Exercise brief:
Everything from the line containing "LINE pin AO: TX -> A2" through the last line of the entries needs to be repeated exactly. Pictures must be left out.

####################

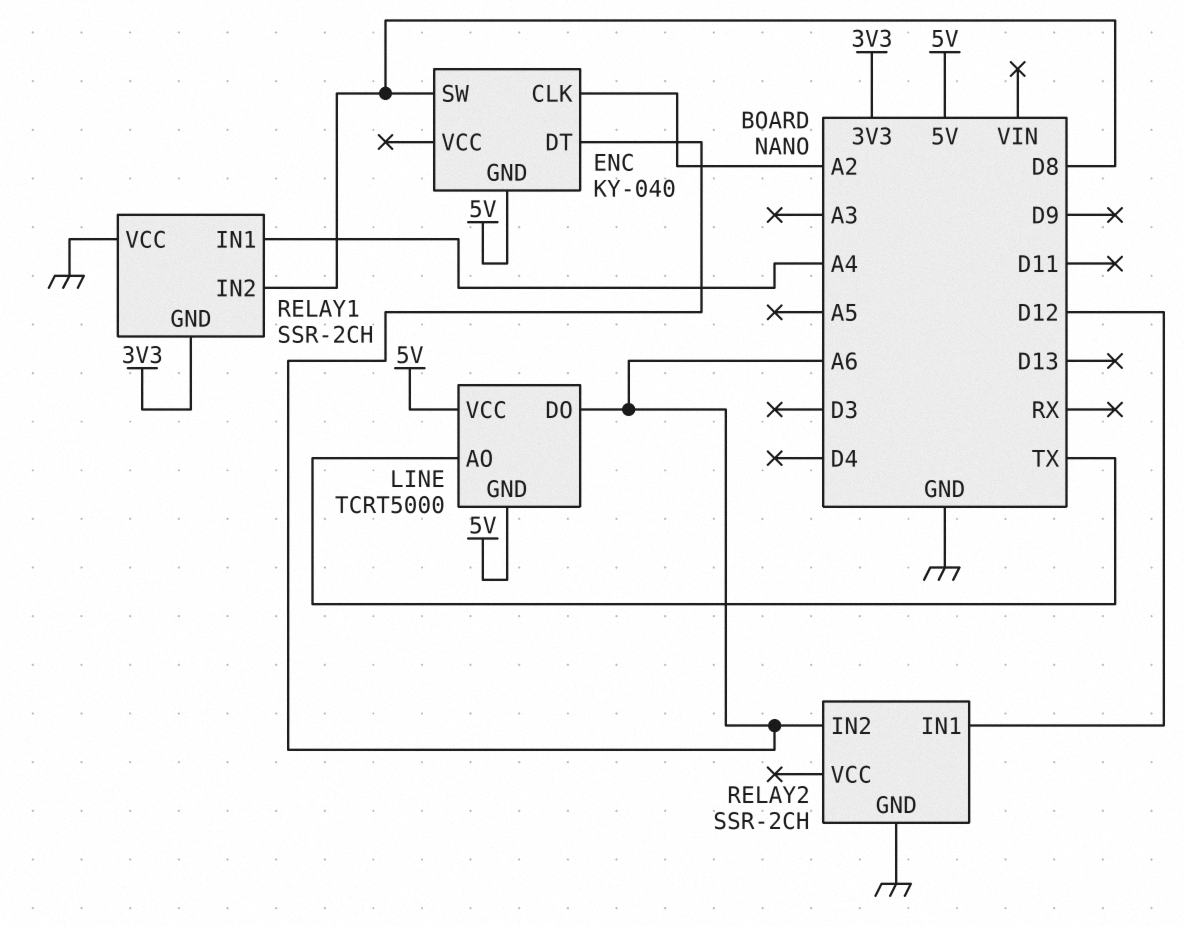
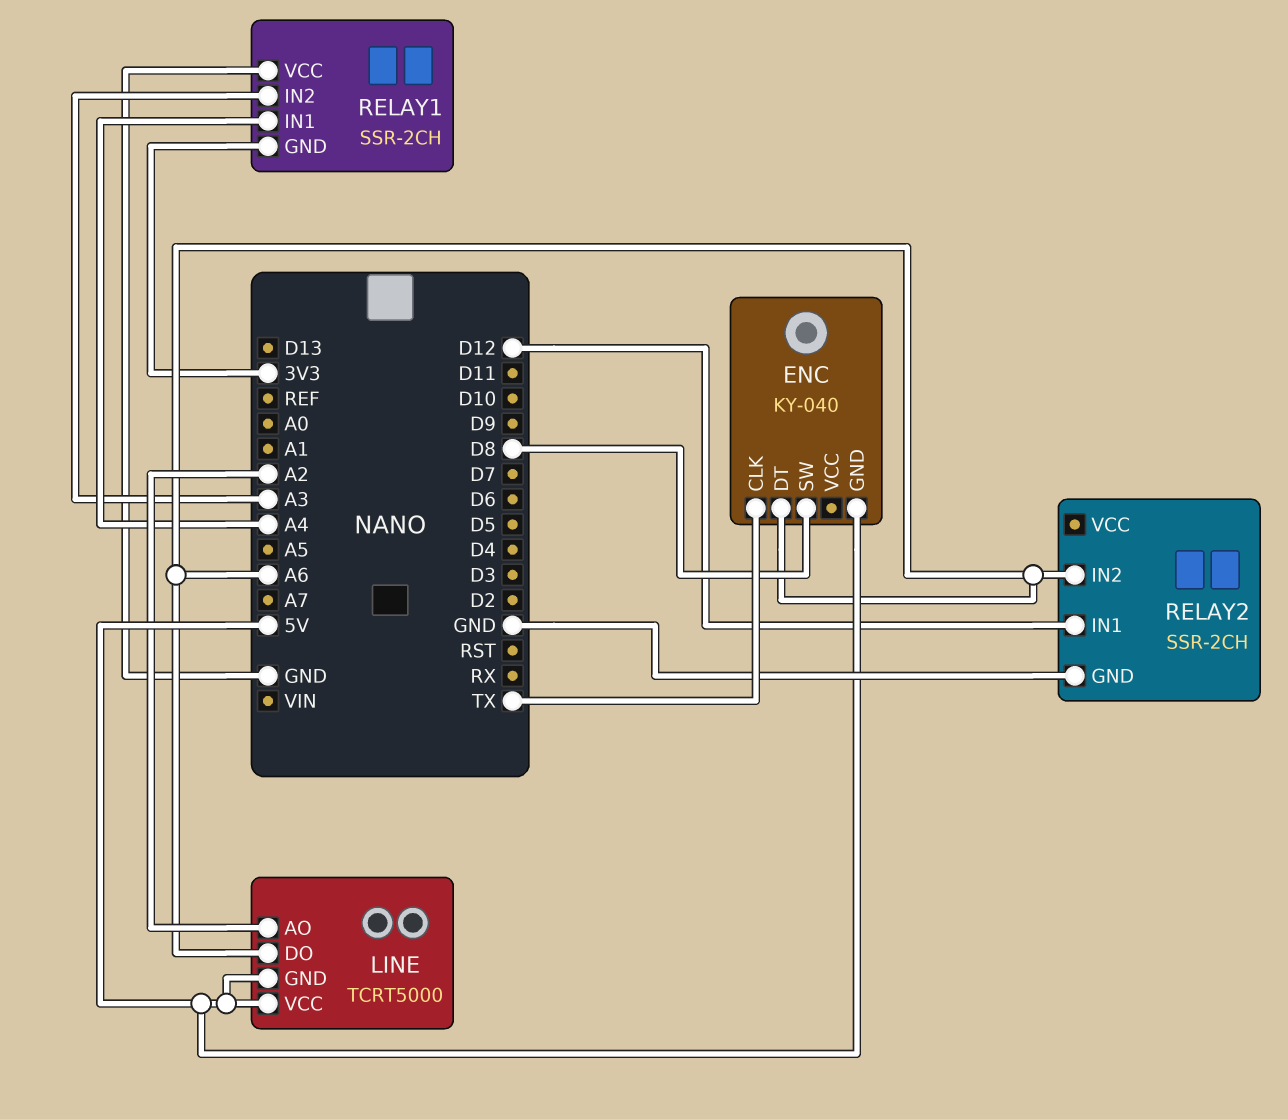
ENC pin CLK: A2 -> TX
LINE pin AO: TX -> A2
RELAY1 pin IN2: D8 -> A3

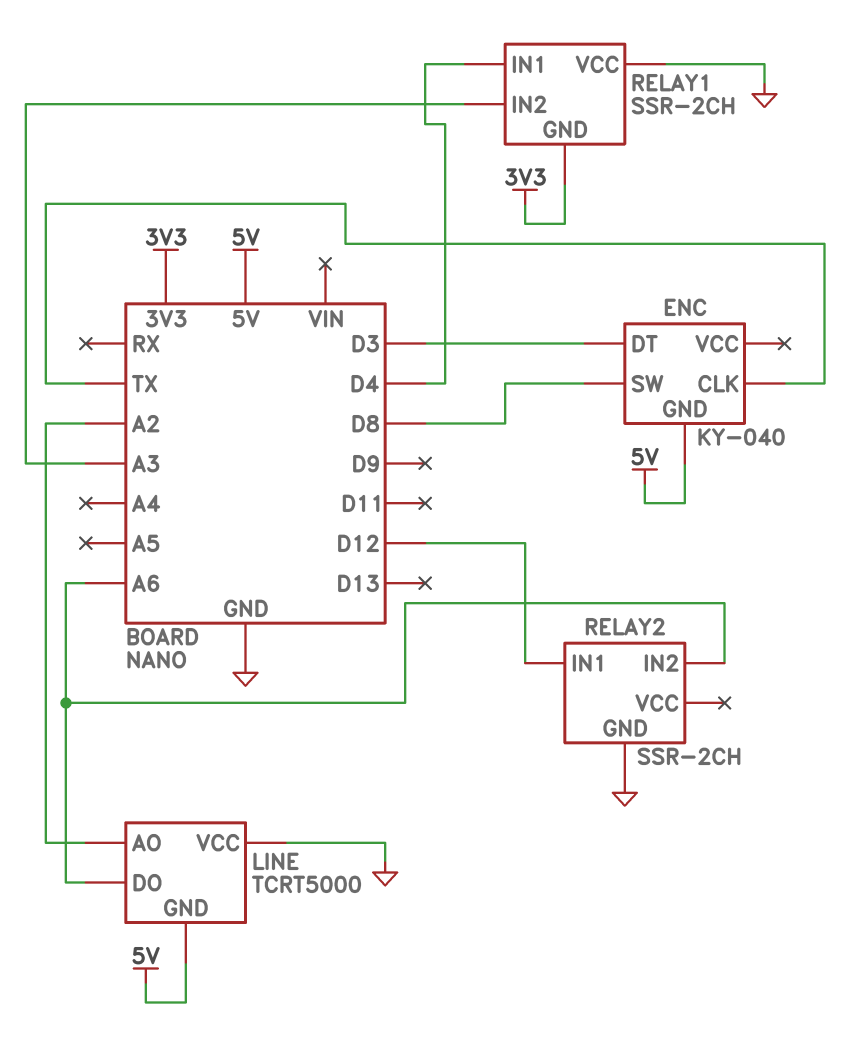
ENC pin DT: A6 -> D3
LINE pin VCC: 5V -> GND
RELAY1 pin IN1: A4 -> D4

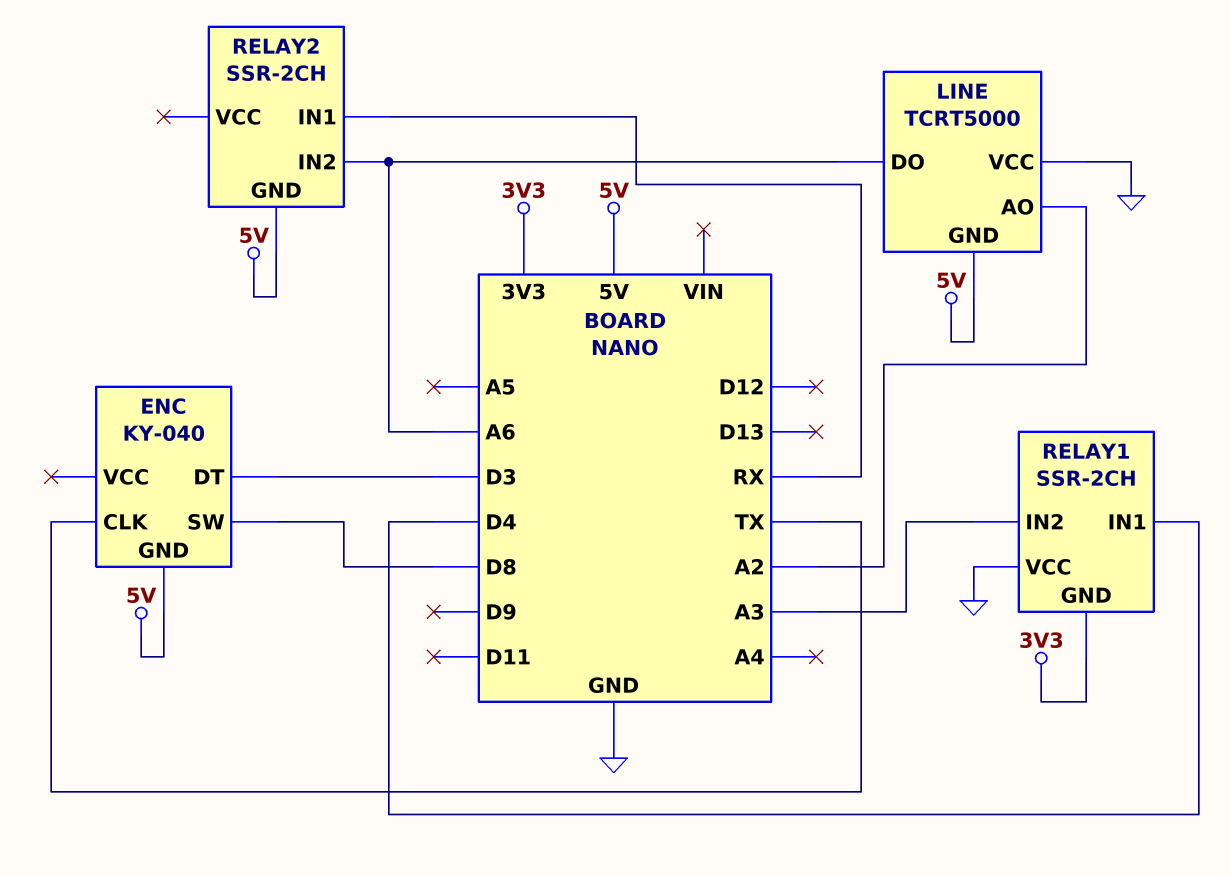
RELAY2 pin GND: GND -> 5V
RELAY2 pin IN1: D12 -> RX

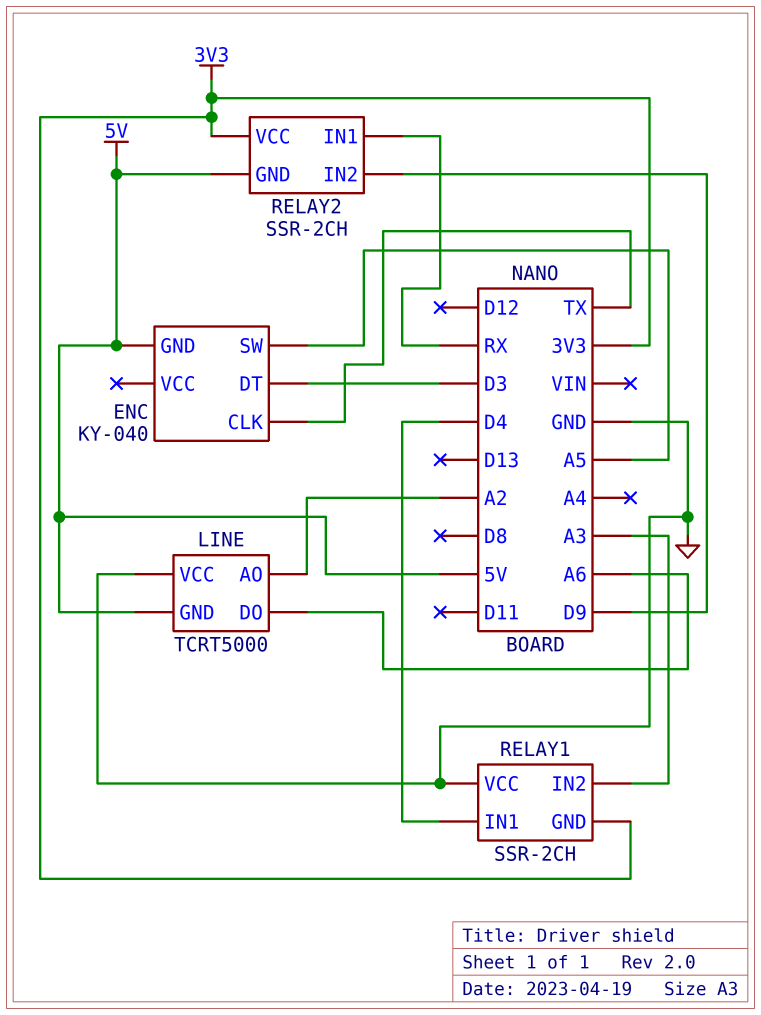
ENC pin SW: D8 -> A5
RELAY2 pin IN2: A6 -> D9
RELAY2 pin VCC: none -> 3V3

####################

Answer to this problem:
LINE pin AO: TX -> A2
RELAY1 pin IN2: D8 -> A3

ENC pin DT: A6 -> D3
LINE pin VCC: 5V -> GND
RELAY1 pin IN1: A4 -> D4

RELAY2 pin GND: GND -> 5V
RELAY2 pin IN1: D12 -> RX

ENC pin SW: D8 -> A5
RELAY2 pin IN2: A6 -> D9
RELAY2 pin VCC: none -> 3V3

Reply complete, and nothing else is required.